### STORED DATA

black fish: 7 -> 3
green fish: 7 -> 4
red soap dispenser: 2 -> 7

* * *

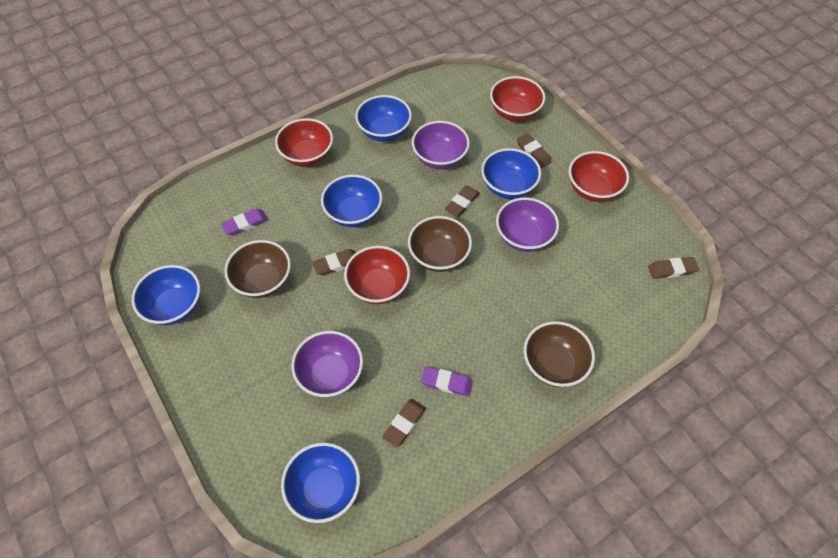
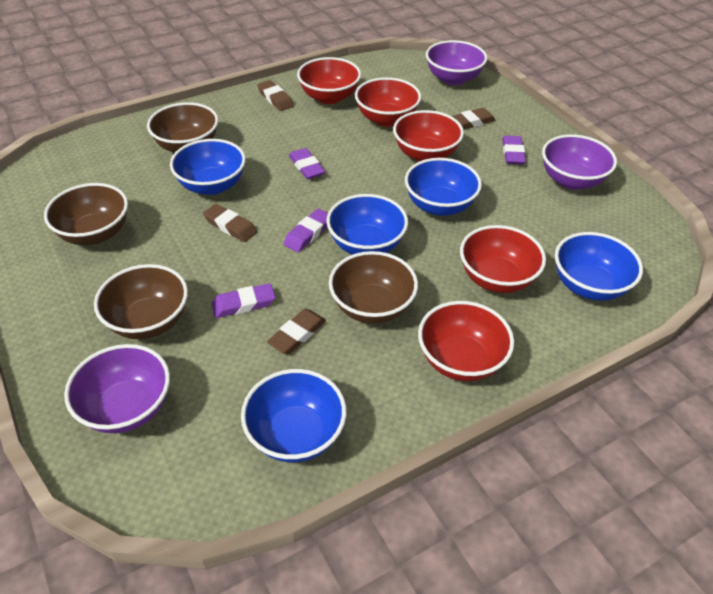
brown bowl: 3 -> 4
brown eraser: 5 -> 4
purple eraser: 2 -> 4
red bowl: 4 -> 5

### YOUR INSTRUCTIONS
All that is wanted is the stretch of lines above from the one containing "black fish: 7 -> 3" through the one containing "red soap dispenser: 2 -> 7", duplicated exactly.

### TASK RESPONSE
black fish: 7 -> 3
green fish: 7 -> 4
red soap dispenser: 2 -> 7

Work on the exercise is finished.